Assignment: Present each line of the entries below that holds the word "brown".

Data shown:
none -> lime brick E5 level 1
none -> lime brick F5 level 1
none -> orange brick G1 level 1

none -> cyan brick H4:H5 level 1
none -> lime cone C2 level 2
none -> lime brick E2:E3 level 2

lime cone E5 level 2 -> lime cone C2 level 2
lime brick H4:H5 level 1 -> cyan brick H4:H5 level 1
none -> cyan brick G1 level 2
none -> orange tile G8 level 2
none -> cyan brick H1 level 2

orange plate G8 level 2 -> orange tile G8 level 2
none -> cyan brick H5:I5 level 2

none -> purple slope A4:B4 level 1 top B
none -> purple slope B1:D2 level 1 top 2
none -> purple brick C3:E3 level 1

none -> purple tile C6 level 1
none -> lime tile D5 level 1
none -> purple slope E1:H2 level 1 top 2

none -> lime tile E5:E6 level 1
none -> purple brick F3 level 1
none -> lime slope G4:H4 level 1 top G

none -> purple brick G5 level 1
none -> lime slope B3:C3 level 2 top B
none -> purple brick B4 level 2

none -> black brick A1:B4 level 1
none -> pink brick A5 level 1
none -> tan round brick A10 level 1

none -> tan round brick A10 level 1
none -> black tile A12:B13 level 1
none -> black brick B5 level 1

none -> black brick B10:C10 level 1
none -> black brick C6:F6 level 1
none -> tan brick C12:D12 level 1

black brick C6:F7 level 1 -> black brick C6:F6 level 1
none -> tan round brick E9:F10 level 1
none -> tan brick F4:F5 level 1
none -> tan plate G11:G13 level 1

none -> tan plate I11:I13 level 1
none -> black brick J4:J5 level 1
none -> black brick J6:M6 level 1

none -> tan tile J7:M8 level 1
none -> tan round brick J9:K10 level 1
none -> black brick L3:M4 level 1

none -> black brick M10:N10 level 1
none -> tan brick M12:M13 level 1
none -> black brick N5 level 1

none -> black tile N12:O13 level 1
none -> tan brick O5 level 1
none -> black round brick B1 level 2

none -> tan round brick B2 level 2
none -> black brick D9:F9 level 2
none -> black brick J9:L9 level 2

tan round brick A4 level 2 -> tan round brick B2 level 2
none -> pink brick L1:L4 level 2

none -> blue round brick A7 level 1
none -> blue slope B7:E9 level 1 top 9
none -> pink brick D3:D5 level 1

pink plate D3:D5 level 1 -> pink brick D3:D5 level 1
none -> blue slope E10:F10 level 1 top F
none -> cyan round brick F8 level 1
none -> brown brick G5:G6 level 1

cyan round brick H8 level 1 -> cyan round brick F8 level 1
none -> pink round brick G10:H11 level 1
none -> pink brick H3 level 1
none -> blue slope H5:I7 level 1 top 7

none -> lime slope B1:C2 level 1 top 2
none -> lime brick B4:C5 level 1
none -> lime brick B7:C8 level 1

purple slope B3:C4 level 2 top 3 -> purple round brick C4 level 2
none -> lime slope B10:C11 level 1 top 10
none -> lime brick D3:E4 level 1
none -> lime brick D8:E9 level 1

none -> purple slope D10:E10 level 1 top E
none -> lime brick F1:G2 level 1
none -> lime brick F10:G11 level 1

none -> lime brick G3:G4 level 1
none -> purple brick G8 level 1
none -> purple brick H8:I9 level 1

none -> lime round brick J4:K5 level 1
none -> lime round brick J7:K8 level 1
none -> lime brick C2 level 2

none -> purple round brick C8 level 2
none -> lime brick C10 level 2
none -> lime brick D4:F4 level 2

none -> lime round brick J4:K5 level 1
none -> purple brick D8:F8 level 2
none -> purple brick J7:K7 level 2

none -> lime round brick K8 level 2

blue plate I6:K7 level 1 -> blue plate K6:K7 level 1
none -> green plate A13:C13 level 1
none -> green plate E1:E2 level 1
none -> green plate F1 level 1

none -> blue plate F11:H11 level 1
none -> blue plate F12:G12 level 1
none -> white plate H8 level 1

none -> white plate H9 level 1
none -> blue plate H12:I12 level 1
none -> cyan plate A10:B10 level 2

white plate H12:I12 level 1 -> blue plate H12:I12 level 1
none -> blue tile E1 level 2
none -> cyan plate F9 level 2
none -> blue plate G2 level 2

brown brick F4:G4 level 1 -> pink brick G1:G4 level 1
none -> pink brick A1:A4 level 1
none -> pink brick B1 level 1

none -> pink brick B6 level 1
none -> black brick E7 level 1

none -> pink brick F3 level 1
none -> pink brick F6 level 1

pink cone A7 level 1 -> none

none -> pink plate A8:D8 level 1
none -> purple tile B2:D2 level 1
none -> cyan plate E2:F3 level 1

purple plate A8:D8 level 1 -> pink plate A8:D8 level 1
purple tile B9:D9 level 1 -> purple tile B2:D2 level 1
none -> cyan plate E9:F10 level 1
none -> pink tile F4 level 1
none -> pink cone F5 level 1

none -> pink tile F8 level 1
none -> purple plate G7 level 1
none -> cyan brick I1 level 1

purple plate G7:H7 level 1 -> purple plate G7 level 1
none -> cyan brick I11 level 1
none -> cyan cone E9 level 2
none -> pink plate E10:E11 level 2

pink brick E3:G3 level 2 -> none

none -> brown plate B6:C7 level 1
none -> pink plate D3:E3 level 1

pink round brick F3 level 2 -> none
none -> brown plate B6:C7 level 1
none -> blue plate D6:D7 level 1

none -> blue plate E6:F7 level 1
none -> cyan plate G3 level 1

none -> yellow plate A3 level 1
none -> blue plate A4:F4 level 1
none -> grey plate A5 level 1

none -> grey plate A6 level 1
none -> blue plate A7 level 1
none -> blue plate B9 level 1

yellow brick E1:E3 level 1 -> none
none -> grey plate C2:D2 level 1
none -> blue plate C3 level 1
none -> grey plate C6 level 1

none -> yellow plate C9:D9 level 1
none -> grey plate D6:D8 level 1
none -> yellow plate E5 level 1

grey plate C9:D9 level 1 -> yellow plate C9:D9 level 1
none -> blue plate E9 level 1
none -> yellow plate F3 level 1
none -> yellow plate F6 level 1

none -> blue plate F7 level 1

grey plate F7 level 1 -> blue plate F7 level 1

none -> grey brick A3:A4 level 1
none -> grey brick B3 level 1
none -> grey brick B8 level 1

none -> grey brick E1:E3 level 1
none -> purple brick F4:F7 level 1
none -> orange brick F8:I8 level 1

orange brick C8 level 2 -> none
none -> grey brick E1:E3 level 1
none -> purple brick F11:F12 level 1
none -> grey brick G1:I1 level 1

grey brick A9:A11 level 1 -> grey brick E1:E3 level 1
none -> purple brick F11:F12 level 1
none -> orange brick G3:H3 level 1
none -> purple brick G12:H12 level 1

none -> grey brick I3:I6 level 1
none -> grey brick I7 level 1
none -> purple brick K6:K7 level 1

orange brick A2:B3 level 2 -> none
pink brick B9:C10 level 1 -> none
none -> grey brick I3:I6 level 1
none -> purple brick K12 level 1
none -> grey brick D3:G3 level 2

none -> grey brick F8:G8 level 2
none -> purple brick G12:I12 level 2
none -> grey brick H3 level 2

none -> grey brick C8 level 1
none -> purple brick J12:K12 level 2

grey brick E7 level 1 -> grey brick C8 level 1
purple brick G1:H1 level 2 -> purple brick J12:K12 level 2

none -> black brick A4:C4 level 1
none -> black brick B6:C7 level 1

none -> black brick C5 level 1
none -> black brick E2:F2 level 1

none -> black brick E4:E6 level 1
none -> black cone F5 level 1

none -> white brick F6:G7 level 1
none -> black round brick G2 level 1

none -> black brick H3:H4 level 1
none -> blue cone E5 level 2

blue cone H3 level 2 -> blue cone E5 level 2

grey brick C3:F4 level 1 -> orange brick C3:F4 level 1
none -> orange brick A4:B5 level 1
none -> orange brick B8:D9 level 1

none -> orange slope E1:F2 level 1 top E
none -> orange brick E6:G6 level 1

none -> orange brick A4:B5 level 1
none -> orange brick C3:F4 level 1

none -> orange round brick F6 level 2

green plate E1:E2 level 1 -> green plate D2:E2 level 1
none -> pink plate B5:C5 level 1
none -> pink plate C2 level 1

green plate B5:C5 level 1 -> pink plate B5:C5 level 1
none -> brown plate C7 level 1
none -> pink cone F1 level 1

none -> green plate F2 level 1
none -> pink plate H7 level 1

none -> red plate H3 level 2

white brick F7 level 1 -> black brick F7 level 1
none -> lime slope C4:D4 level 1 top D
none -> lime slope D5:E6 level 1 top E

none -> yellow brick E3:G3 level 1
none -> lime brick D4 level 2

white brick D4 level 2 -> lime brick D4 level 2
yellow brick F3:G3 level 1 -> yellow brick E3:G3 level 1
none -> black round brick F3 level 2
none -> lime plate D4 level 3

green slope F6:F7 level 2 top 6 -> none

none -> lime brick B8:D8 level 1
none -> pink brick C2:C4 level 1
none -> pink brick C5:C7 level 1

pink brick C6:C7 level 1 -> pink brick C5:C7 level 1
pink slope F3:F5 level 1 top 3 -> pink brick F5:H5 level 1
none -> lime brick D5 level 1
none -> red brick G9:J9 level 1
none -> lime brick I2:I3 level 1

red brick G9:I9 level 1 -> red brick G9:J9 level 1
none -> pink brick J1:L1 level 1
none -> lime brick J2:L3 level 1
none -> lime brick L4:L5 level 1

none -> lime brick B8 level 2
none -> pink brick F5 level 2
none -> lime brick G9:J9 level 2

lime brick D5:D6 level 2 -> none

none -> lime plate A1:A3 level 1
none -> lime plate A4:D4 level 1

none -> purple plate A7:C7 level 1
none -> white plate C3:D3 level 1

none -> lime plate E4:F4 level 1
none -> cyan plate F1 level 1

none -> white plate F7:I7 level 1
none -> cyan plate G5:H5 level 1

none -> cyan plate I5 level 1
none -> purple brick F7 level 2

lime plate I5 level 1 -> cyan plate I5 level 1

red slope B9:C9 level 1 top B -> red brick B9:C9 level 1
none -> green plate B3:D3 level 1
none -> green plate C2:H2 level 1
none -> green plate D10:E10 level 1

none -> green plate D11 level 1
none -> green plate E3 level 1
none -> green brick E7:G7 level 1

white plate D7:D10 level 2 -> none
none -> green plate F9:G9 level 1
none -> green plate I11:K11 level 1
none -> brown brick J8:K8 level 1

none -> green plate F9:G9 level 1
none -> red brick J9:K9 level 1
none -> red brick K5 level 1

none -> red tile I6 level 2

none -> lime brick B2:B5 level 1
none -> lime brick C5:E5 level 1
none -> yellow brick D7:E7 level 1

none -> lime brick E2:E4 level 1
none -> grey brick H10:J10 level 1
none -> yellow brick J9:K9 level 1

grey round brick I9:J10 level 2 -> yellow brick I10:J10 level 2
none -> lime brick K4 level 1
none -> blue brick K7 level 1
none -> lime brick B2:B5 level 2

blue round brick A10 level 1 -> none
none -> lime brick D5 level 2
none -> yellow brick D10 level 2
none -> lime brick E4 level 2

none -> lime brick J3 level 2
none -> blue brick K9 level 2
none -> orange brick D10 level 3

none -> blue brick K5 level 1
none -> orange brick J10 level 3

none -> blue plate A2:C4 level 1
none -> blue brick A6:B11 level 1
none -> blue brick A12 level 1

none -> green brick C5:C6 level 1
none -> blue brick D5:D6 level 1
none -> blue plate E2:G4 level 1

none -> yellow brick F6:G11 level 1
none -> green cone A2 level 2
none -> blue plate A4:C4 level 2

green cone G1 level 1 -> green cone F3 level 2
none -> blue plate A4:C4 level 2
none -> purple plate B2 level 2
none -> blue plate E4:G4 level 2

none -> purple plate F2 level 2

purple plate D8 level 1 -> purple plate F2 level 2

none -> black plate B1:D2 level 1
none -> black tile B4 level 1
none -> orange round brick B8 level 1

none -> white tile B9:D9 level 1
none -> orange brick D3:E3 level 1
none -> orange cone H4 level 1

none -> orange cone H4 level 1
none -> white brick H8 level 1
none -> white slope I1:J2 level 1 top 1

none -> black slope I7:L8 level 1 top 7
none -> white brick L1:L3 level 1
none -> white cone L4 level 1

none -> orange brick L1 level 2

Exercise solution:
none -> brown brick G5:G6 level 1
brown brick F4:G4 level 1 -> pink brick G1:G4 level 1
none -> brown plate B6:C7 level 1
none -> brown plate B6:C7 level 1
none -> brown plate C7 level 1
none -> brown brick J8:K8 level 1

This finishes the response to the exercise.